Data:
┄┄┄┄┄┄┄┄┄┄┄┄┄┄┄┄┄┄┄┄
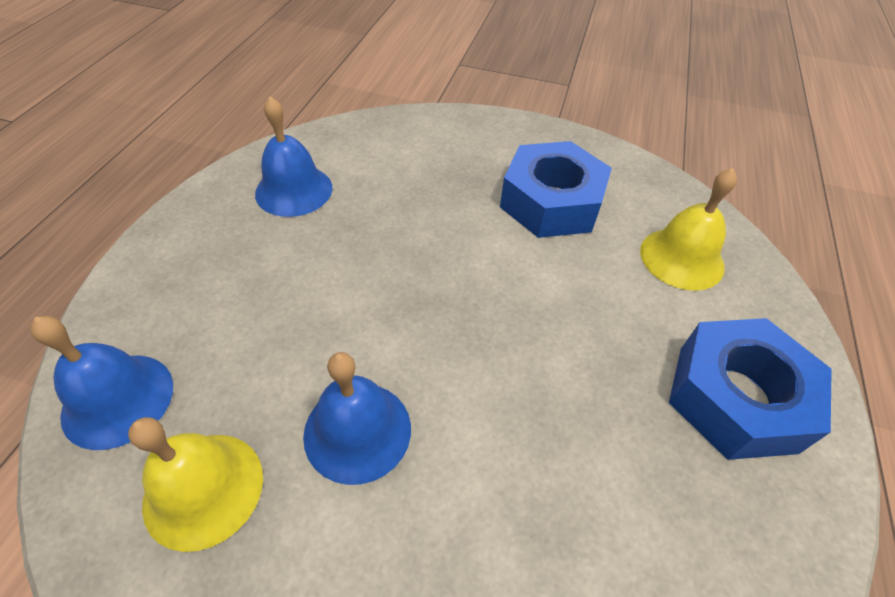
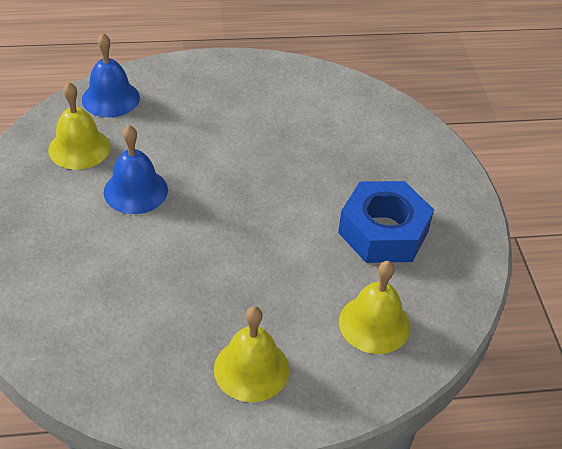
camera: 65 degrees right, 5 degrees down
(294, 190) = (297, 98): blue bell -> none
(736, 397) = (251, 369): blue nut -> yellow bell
┄┄┄┄┄┄┄┄┄┄┄┄┄┄┄┄┄┄┄┄
Required action: Return an exact transcription of the material, with its pictures left out.

Output of the task:
camera: 65 degrees right, 5 degrees down
(294, 190) = (297, 98): blue bell -> none
(736, 397) = (251, 369): blue nut -> yellow bell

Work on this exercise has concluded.